*EXERCISE MATERIALS*.
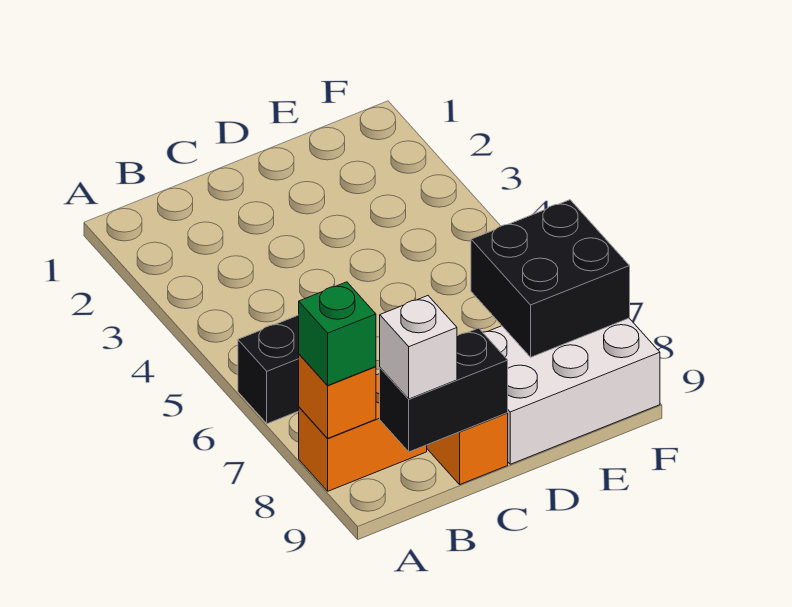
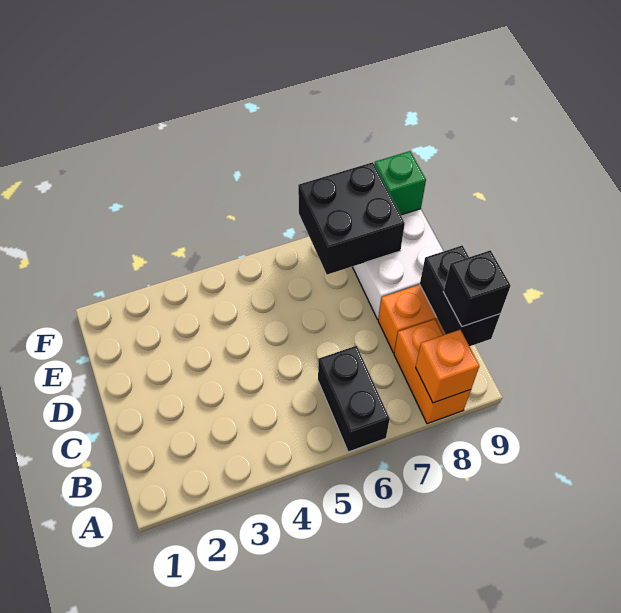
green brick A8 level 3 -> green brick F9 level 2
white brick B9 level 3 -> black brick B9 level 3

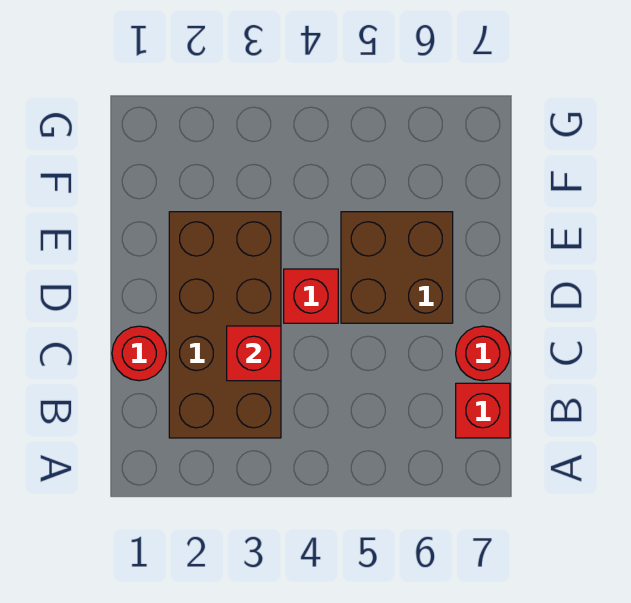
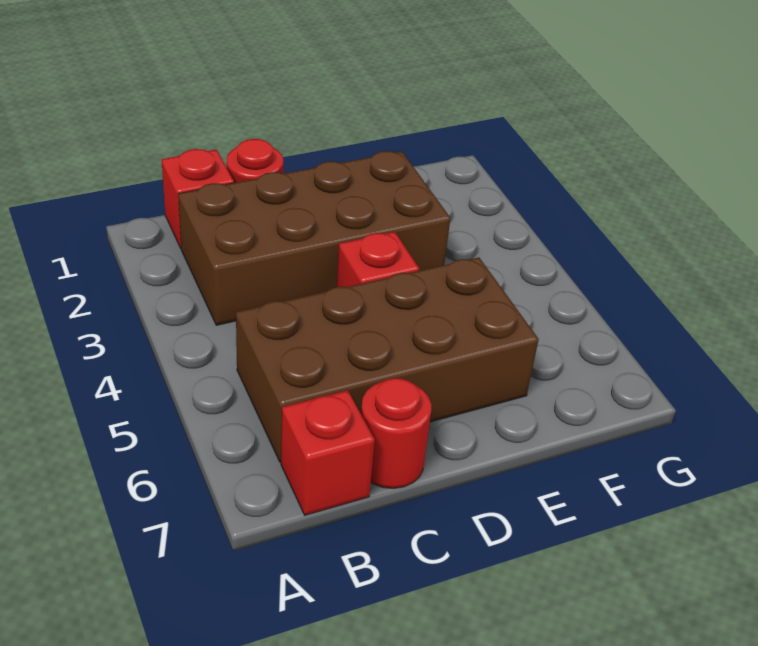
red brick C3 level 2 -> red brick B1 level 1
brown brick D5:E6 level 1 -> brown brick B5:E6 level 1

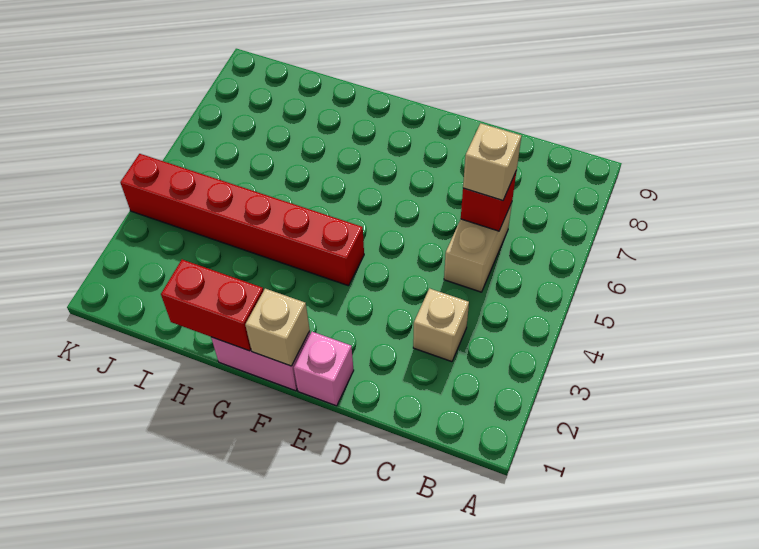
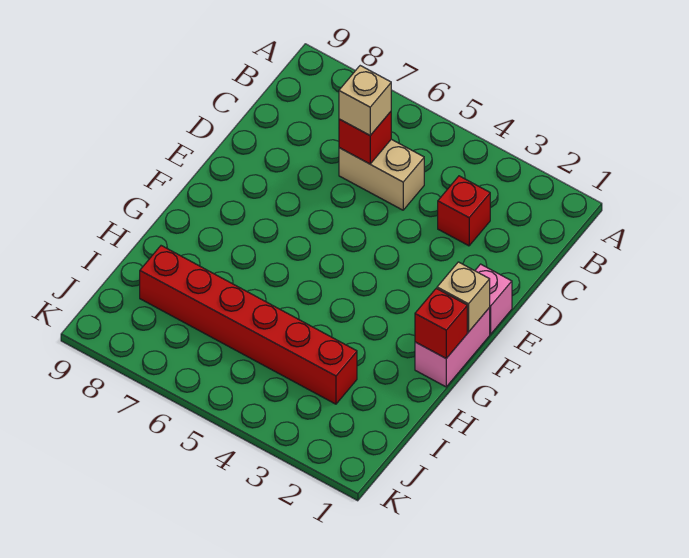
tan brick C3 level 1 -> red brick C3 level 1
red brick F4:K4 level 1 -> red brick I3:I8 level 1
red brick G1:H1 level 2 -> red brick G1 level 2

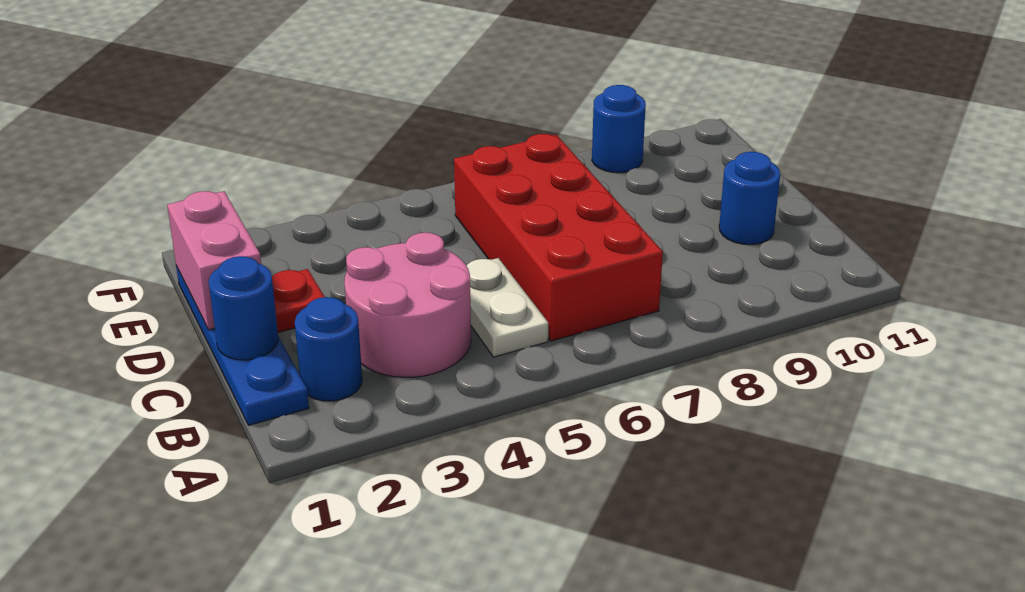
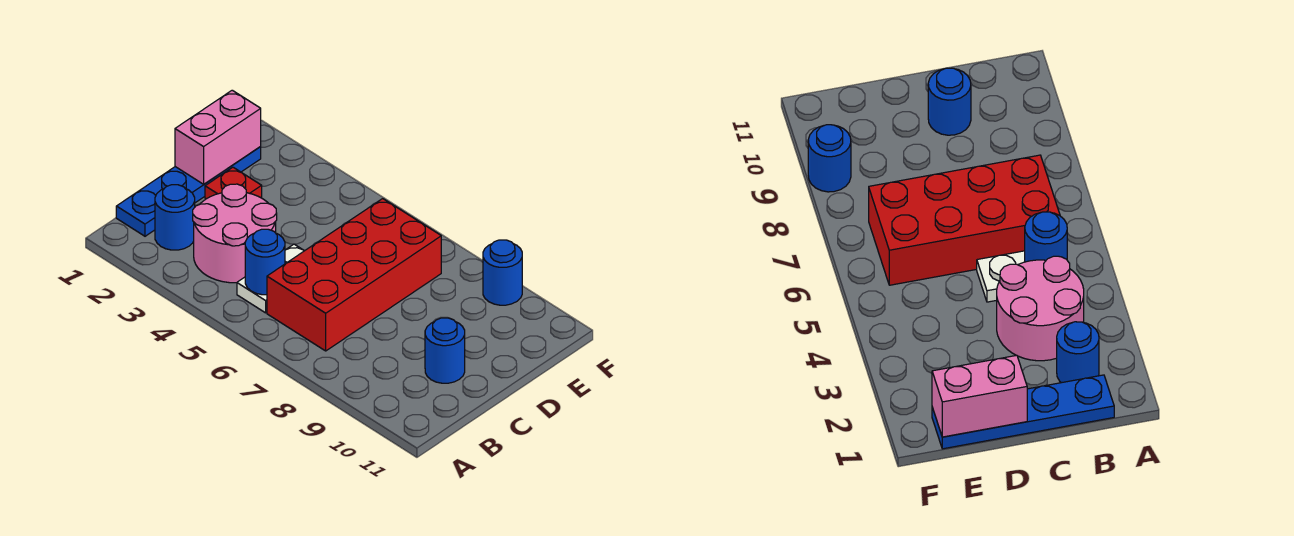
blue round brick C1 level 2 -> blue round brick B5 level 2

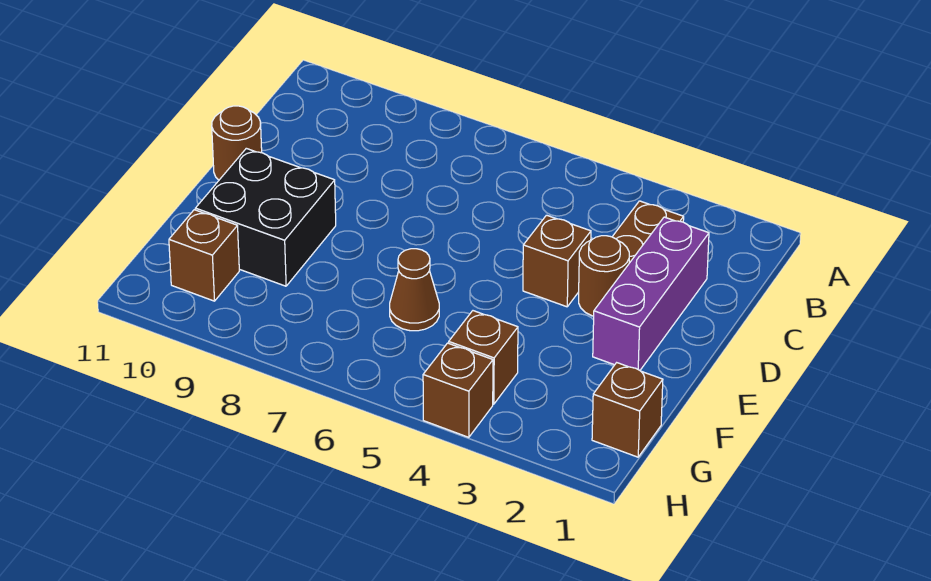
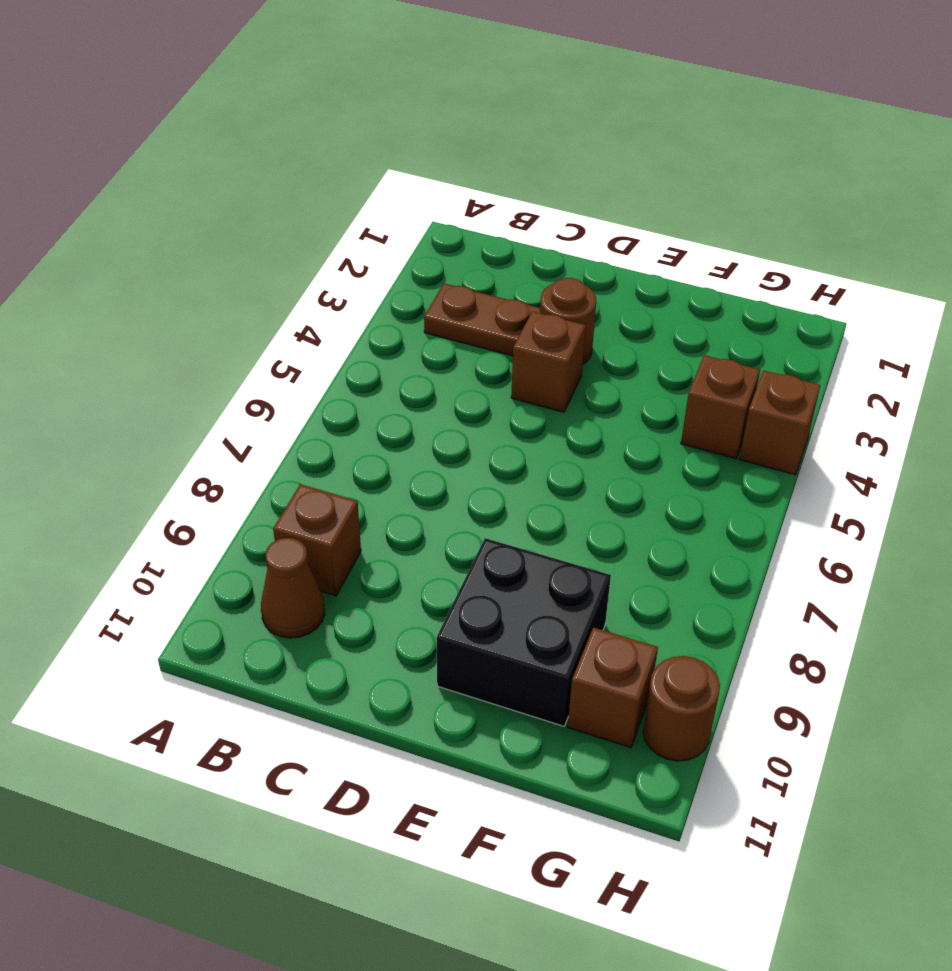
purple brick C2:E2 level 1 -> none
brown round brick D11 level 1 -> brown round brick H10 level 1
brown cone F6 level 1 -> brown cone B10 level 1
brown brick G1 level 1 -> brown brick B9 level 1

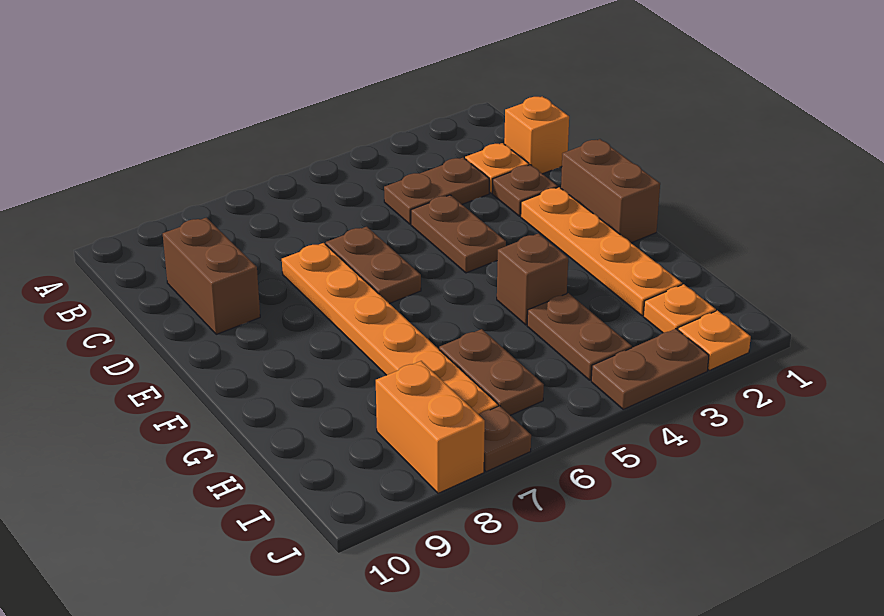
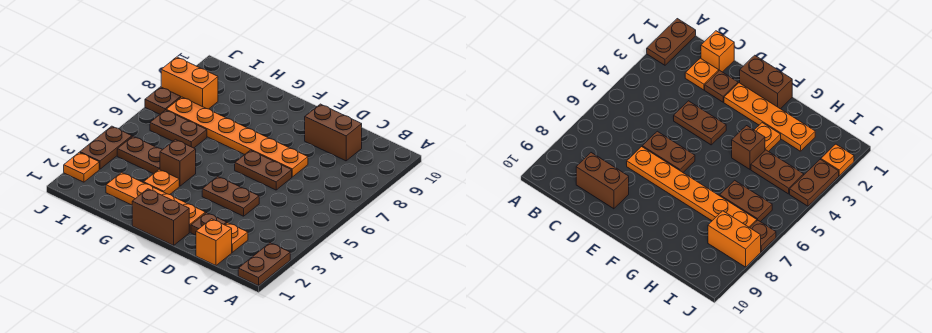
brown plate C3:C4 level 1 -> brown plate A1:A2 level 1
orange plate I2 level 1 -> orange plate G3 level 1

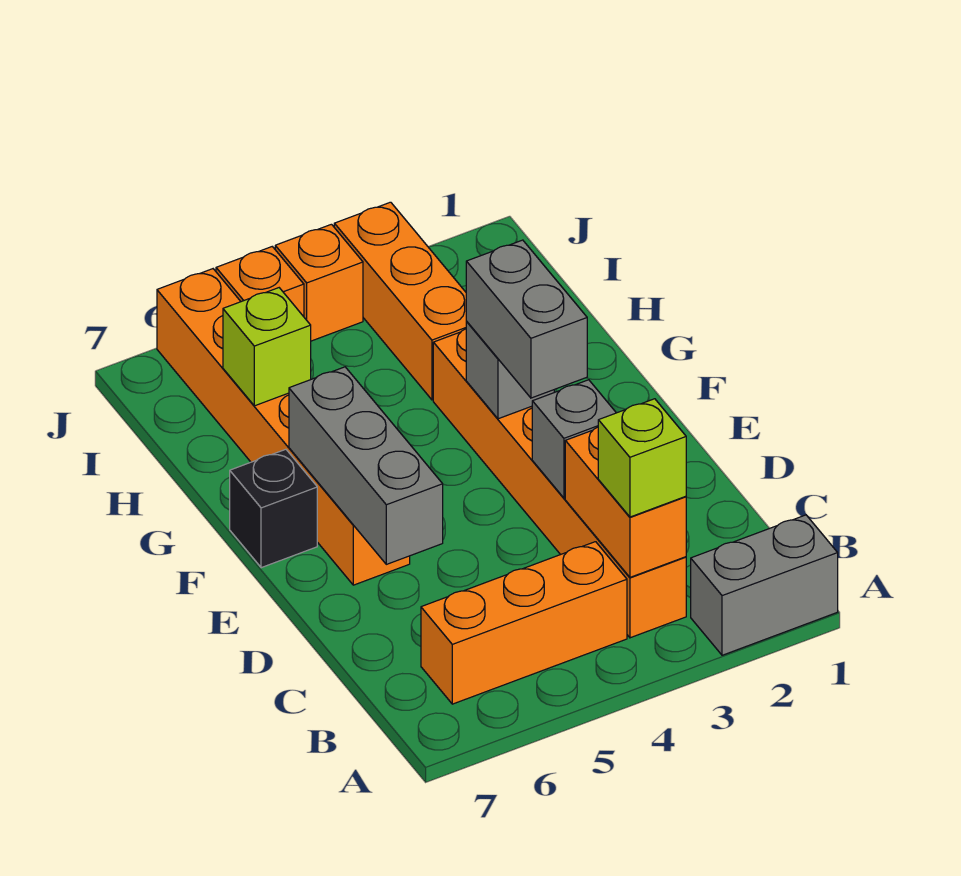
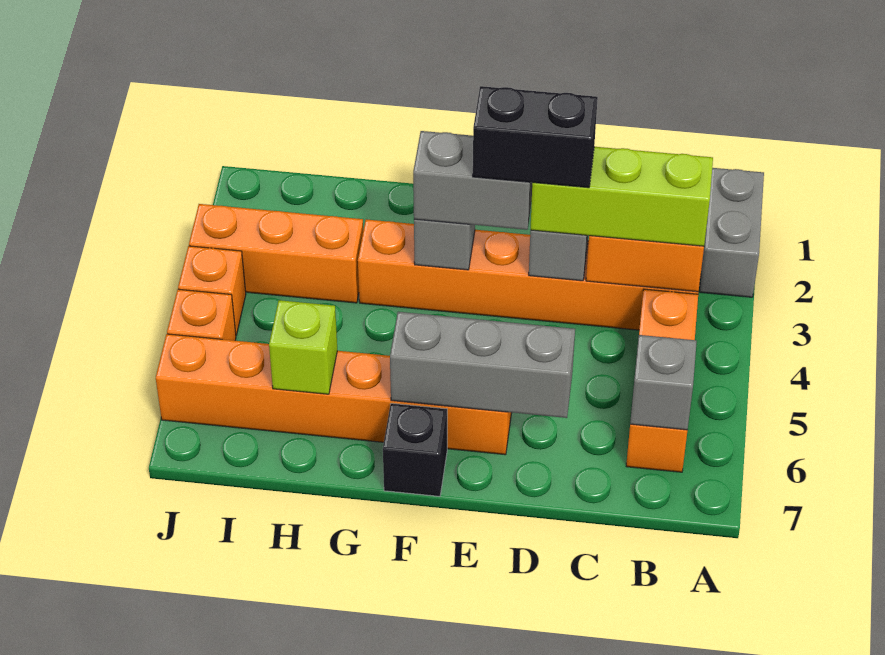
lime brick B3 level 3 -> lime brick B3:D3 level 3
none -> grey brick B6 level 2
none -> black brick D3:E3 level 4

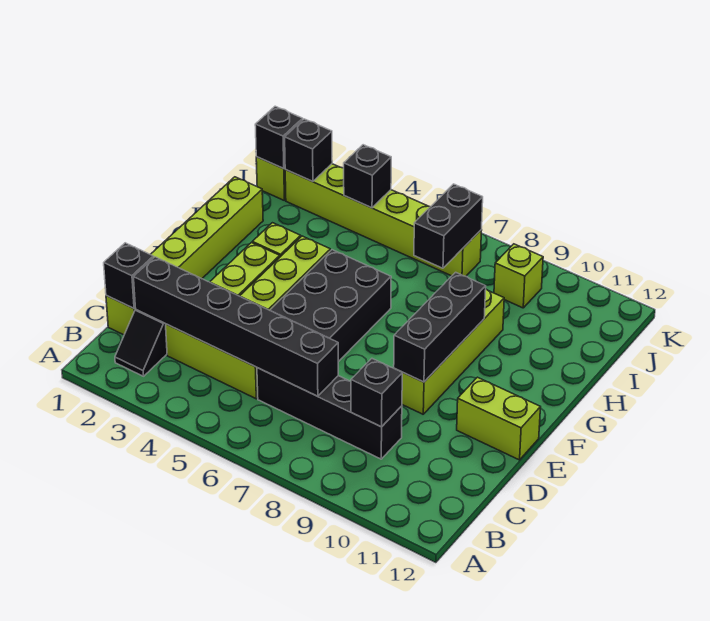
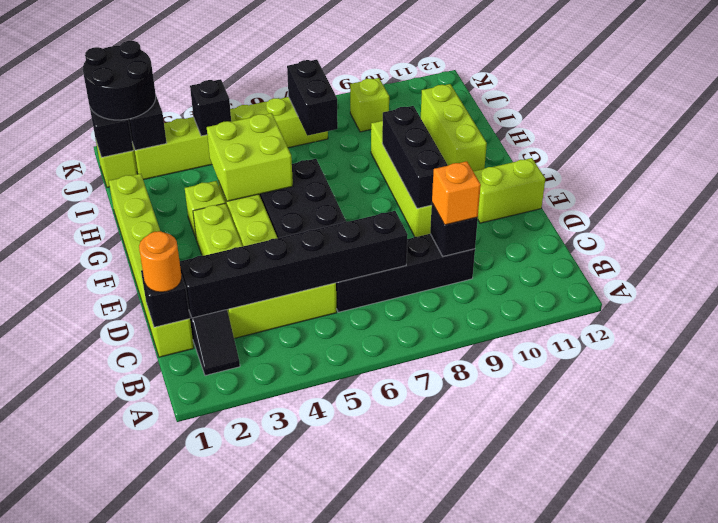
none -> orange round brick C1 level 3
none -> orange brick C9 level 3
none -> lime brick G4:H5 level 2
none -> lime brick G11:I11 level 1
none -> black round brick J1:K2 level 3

*EXERCISE PROMPT*.
Look through the records and copy down every line that holds "none".

*EXPECTED ANSWER*.
purple brick C2:E2 level 1 -> none
none -> grey brick B6 level 2
none -> black brick D3:E3 level 4
none -> orange round brick C1 level 3
none -> orange brick C9 level 3
none -> lime brick G4:H5 level 2
none -> lime brick G11:I11 level 1
none -> black round brick J1:K2 level 3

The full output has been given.